▶ **Task statement**: List every line in the rows below that contains the string "document", copying each matching line in full.

-- Start Supplied records --

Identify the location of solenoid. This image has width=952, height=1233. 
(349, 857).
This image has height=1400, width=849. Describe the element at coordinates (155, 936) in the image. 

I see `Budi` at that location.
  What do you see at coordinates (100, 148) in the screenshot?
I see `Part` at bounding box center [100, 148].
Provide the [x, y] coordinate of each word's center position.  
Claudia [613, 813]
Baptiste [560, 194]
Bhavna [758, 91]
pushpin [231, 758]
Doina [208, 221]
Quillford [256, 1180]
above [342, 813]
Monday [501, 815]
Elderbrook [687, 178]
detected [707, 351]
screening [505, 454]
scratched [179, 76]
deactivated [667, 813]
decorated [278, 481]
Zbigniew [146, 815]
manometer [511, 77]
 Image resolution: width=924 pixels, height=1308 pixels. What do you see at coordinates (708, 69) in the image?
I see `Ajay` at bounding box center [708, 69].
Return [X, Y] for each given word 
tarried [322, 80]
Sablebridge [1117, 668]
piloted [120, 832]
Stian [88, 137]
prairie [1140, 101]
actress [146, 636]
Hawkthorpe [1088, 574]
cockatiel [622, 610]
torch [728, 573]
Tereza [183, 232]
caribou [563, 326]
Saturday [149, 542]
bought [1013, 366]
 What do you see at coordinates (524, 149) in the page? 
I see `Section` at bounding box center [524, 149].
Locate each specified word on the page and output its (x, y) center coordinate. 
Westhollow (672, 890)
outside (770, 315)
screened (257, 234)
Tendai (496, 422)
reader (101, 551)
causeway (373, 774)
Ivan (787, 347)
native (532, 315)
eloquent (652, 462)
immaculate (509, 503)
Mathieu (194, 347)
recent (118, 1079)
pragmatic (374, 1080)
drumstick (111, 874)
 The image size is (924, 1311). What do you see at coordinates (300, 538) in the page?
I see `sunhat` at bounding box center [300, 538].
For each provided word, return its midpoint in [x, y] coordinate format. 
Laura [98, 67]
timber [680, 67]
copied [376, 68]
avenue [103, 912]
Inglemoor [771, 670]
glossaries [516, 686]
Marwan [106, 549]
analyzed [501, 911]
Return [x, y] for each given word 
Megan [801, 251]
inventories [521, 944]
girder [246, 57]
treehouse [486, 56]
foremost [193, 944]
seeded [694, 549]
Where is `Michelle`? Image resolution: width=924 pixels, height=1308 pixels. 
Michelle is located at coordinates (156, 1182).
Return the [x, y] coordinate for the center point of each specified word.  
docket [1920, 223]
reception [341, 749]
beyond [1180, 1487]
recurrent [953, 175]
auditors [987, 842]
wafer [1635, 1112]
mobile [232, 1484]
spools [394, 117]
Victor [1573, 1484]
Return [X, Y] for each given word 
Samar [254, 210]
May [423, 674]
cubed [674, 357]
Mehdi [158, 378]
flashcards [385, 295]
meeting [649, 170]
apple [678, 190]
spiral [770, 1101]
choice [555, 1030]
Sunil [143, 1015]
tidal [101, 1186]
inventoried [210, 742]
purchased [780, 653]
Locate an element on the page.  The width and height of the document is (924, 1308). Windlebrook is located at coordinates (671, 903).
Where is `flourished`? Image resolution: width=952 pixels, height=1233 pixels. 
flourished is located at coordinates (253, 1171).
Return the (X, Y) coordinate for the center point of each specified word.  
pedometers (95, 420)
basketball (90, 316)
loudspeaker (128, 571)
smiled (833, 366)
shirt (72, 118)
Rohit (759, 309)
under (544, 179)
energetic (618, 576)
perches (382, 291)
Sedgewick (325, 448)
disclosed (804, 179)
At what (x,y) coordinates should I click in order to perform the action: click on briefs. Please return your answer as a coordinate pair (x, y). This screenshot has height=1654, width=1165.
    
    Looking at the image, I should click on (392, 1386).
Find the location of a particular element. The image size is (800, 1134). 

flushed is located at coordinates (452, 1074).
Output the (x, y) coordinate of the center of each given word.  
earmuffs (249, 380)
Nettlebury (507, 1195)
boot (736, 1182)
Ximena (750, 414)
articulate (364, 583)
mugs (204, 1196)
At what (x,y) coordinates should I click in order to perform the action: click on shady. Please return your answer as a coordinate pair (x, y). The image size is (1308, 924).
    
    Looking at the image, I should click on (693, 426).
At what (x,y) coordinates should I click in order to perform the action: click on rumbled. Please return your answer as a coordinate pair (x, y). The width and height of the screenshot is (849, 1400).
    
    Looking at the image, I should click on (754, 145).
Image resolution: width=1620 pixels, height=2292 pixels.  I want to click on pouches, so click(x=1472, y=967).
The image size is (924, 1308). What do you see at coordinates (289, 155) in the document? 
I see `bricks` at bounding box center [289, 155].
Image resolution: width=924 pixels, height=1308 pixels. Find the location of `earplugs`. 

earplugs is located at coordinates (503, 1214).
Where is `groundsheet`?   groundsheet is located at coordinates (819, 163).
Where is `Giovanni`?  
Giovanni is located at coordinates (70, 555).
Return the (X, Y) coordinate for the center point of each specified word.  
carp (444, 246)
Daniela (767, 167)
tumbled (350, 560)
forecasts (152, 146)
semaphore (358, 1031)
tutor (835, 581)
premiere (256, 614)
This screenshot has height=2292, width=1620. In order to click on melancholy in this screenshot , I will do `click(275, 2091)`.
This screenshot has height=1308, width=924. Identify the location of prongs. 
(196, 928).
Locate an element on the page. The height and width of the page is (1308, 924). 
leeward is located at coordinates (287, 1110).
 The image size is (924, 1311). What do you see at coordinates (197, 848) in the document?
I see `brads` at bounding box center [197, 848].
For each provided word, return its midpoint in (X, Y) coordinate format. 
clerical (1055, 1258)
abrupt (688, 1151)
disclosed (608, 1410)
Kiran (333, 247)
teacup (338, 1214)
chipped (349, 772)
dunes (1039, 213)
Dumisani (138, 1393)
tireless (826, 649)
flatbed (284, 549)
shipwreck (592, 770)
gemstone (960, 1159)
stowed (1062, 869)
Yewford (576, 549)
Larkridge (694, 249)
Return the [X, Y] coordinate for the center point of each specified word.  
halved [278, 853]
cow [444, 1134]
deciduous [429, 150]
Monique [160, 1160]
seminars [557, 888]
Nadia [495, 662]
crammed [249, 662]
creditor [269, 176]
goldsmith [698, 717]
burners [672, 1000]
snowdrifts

-- End Supplied records --

▶ **Exercise solution**:
Locate an element on the page.  The width and height of the document is (924, 1308). Windlebrook is located at coordinates (671, 903).
The image size is (924, 1308). What do you see at coordinates (289, 155) in the document? 
 The image size is (924, 1311). What do you see at coordinates (197, 848) in the document?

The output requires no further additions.